▶ **TASK OBJECTIVE**
Every line from the one containing "bright orange tea" to the end of the records below should be returned exactly; pictures are to be dropped.

┄┄┄┄┄┄┄┄┄┄┄┄┄┄┄┄┄┄┄┄

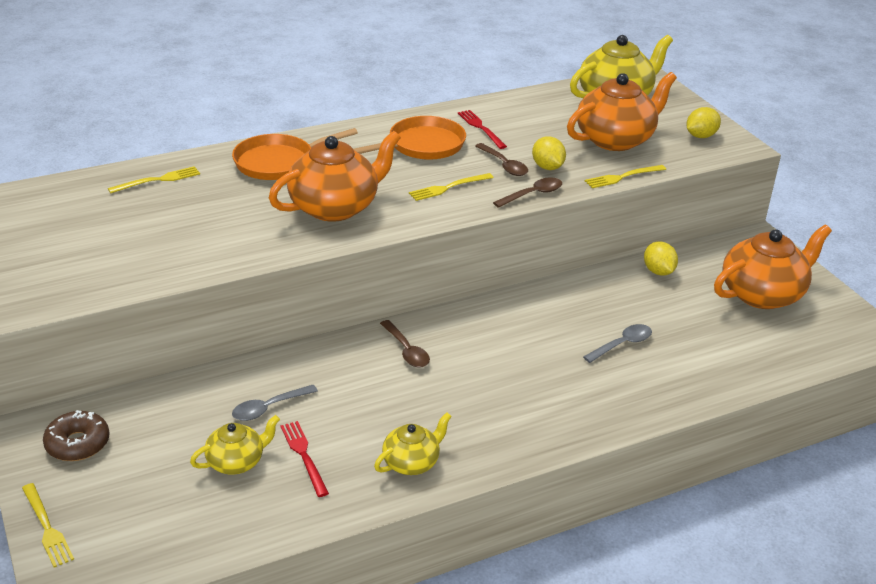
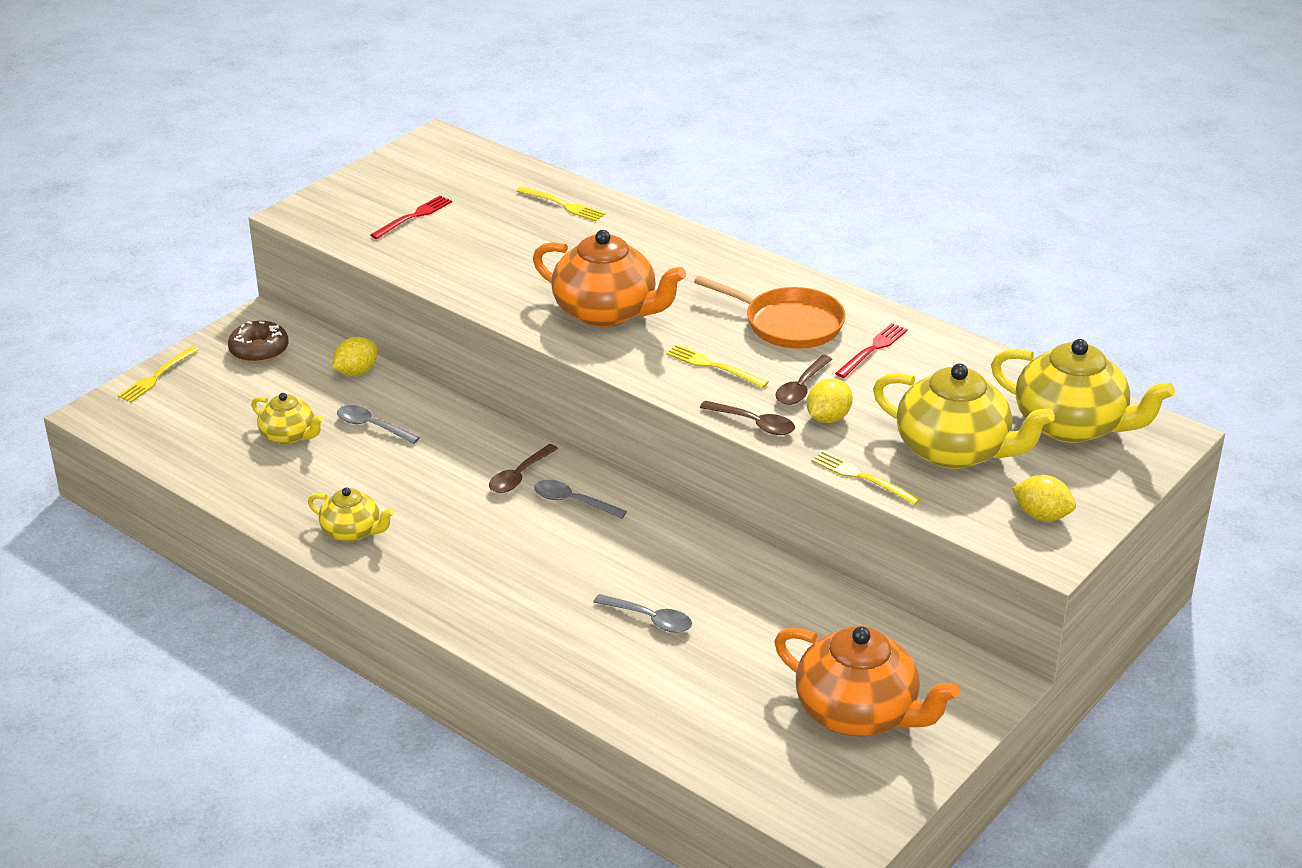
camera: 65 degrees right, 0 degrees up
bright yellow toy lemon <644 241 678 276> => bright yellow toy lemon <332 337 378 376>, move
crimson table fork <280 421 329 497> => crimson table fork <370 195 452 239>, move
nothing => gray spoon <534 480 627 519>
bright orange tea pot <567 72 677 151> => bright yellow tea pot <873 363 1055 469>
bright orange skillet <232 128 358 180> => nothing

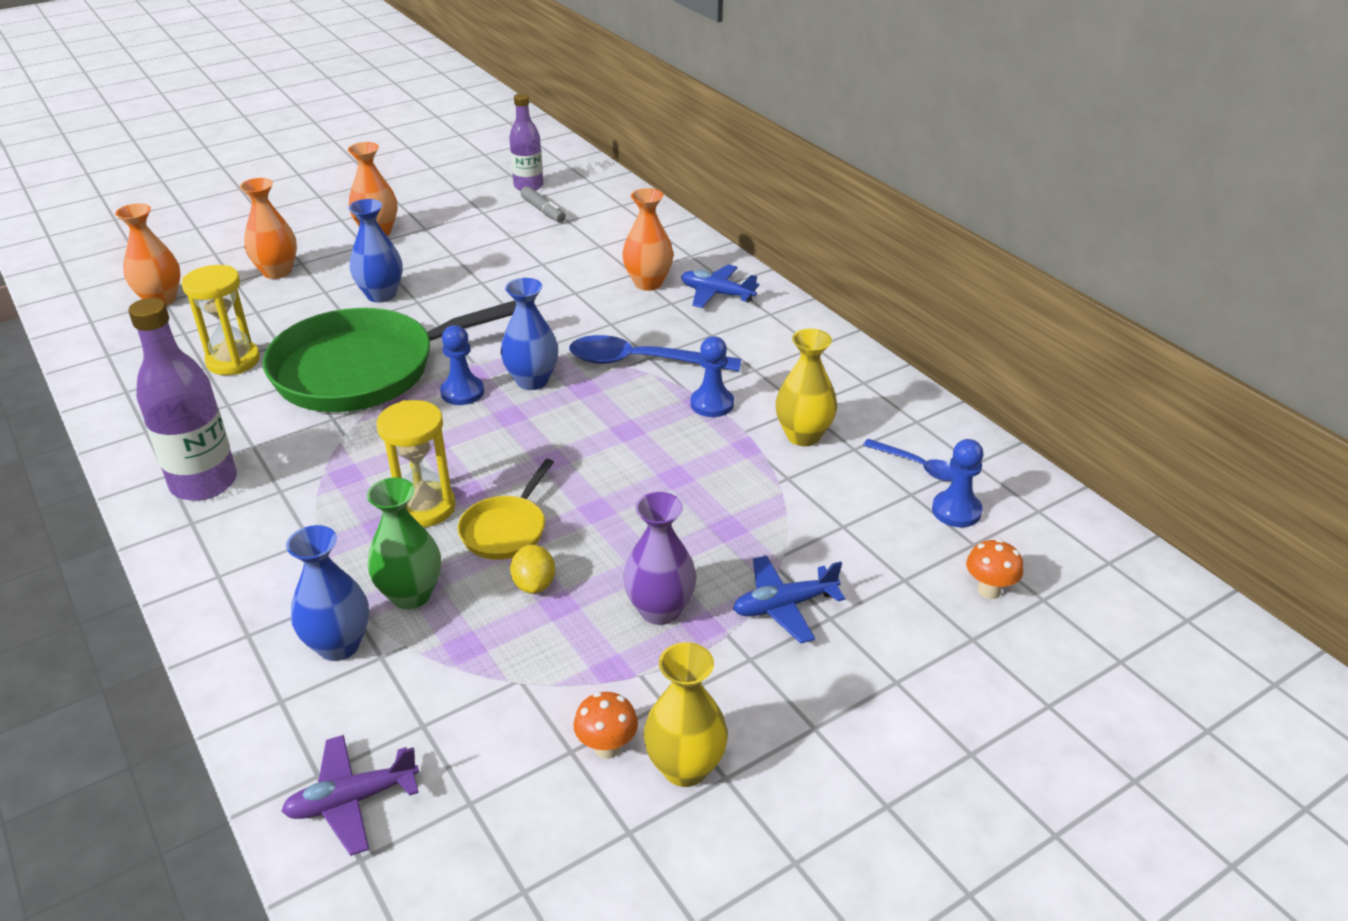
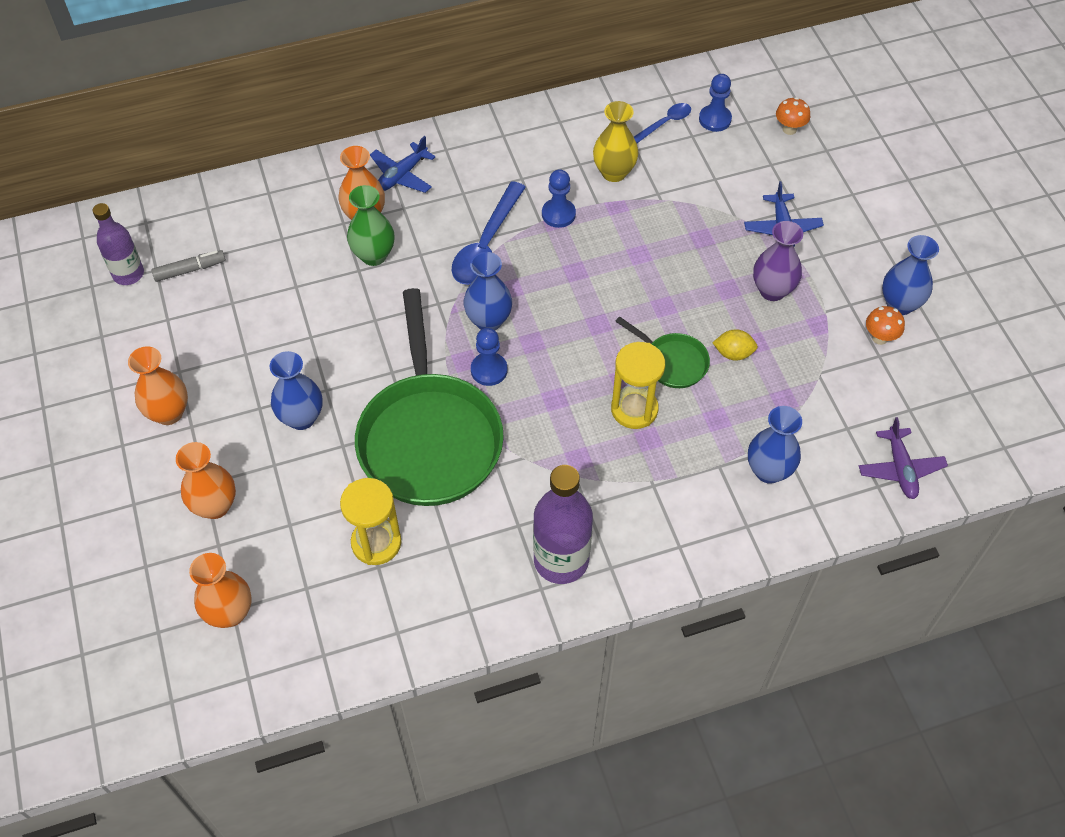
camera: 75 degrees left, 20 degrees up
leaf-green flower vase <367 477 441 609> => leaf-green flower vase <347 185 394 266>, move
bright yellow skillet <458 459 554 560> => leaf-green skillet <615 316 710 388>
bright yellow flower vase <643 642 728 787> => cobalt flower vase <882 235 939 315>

┄┄┄┄┄┄┄┄┄┄┄┄┄┄┄┄┄┄┄┄

▶ **EXERCISE OUTPUT**
bright orange tea pot <567 72 677 151> => bright yellow tea pot <873 363 1055 469>
bright orange skillet <232 128 358 180> => nothing

camera: 75 degrees left, 20 degrees up
leaf-green flower vase <367 477 441 609> => leaf-green flower vase <347 185 394 266>, move
bright yellow skillet <458 459 554 560> => leaf-green skillet <615 316 710 388>
bright yellow flower vase <643 642 728 787> => cobalt flower vase <882 235 939 315>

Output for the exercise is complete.